Give the line containing "(529, 274) = (631, 396): purple" again, exactly, along with all later lines of the entries, through the last one.

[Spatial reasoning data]
● ● ● ● ● ● ●

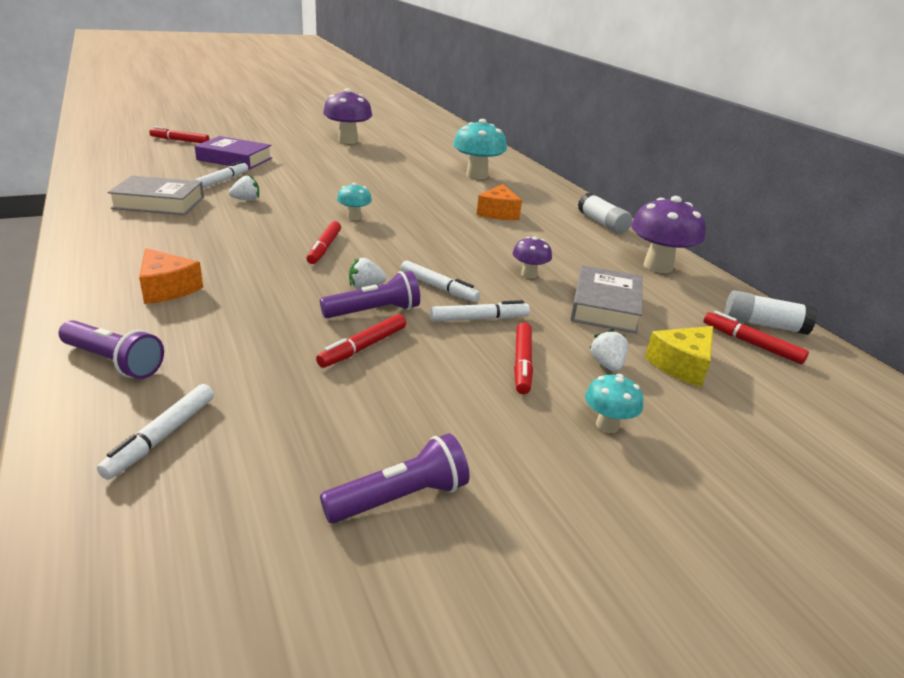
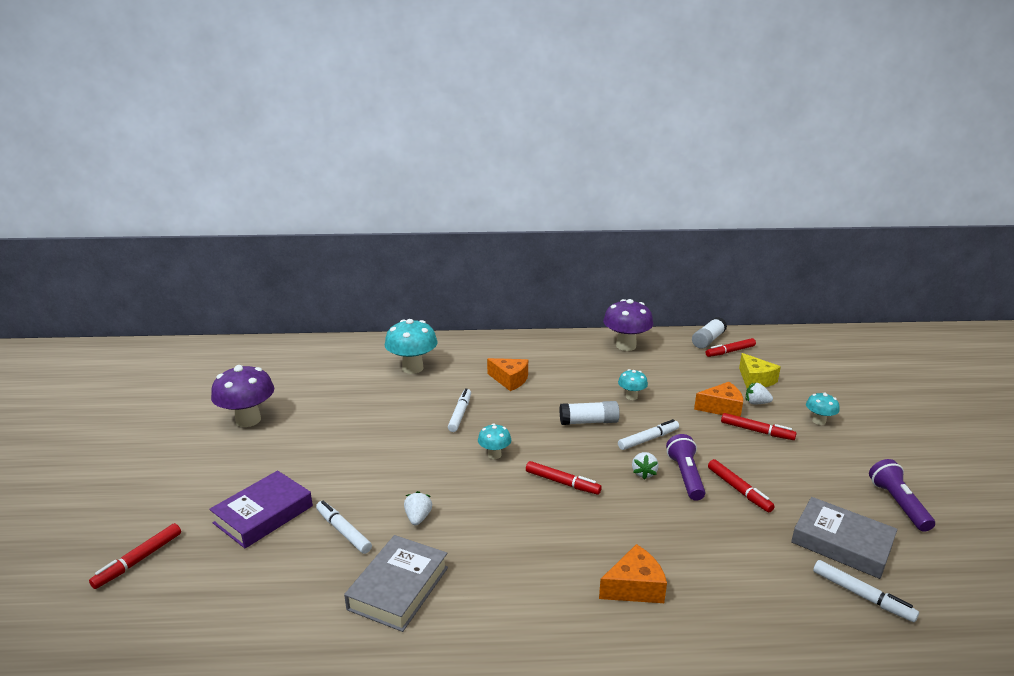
camera: 65 degrees left, 5 degrees down
(114, 362) = (767, 622): purple flashlight -> none
(479, 319) = (698, 433): white marker -> white marker (460, 414)
(529, 274) = (631, 396): purple mushroom -> turquoise mushroom
(562, 336) = (721, 408): none -> orange cheese
(602, 223) = (545, 343): white glue stick -> white glue stick (588, 422)
(605, 306) = (682, 382): grey book -> grey book (841, 543)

● ● ● ● ● ● ●

* ANSWER BOX *
(529, 274) = (631, 396): purple mushroom -> turquoise mushroom
(562, 336) = (721, 408): none -> orange cheese
(602, 223) = (545, 343): white glue stick -> white glue stick (588, 422)
(605, 306) = (682, 382): grey book -> grey book (841, 543)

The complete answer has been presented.